◆ RECORDS FOR THE EXERCISE:
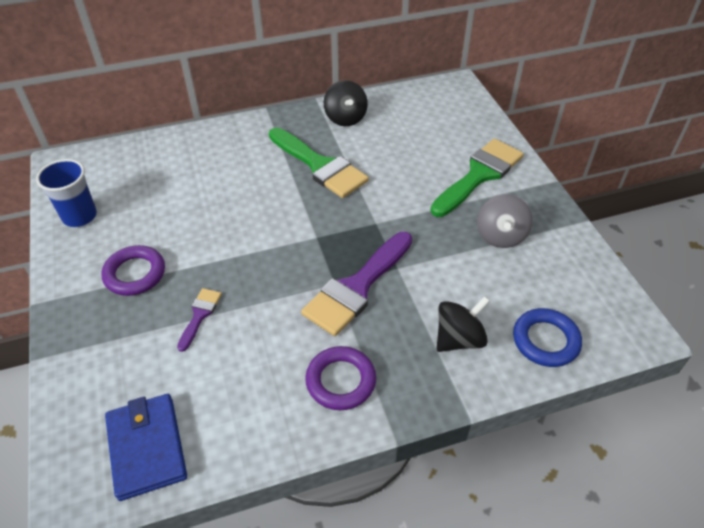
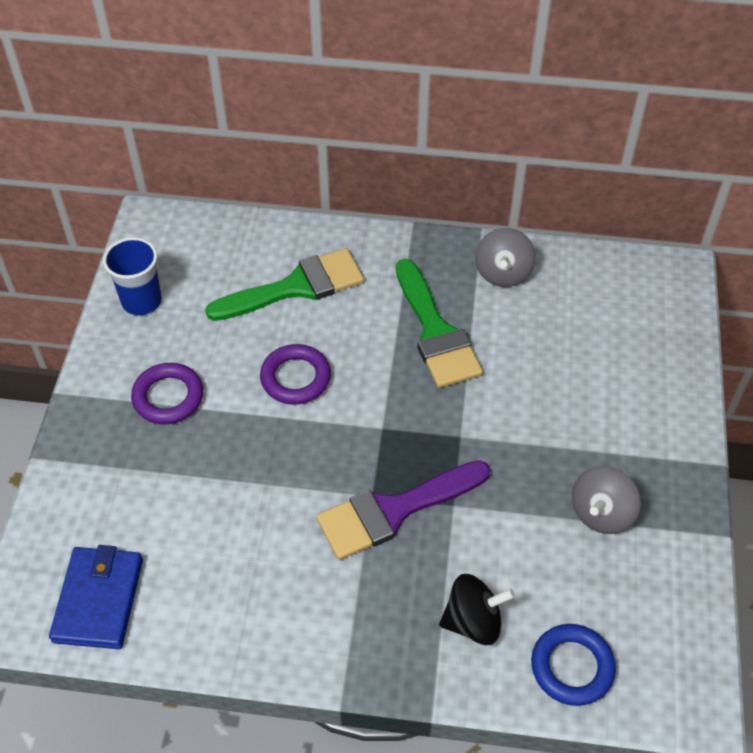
camera: 25 degrees right, 5 degrees up
(200, 315) = (212, 475): purple brush -> none
(340, 381) = (319, 613): purple ring -> purple ring (295, 378)
(345, 118) = (503, 273): black spinning top -> grey spinning top
(479, 175) = (625, 419): green brush -> green brush (296, 287)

◆ WHAT NEEDS TO BE DONE: Show every line in the entries where the string "brush" occurs.

◆ RESULT FOR THIS EXERCISE:
(200, 315) = (212, 475): purple brush -> none
(479, 175) = (625, 419): green brush -> green brush (296, 287)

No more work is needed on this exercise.